* **Task objective**
Take from the material every line containing the string "grey" and copy it.

* **The data**
----------------------------------------

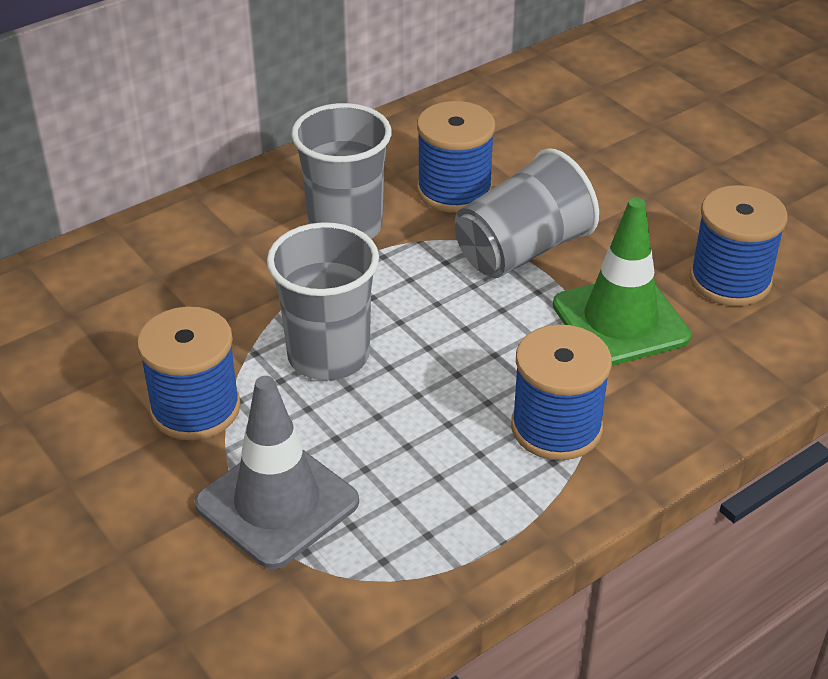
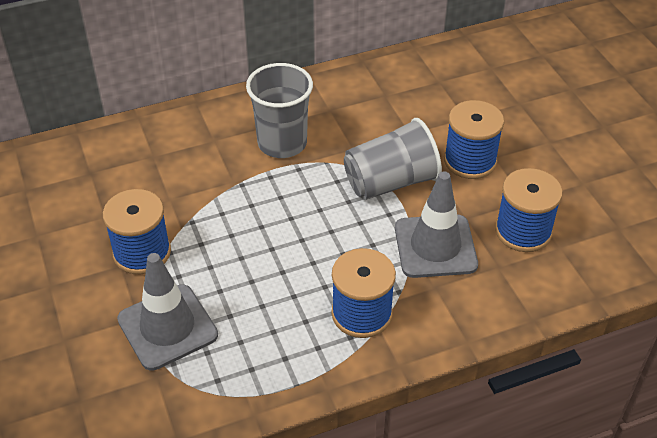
camera: 15 degrees right, 5 degrees up
(328, 355) = (237, 233): grey cup -> none
(454, 190) = (363, 129): blue spool -> blue spool (470, 161)
(620, 321) = (435, 246): green traffic cone -> grey traffic cone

----------------------------------------

* **Task answer**
(328, 355) = (237, 233): grey cup -> none
(620, 321) = (435, 246): green traffic cone -> grey traffic cone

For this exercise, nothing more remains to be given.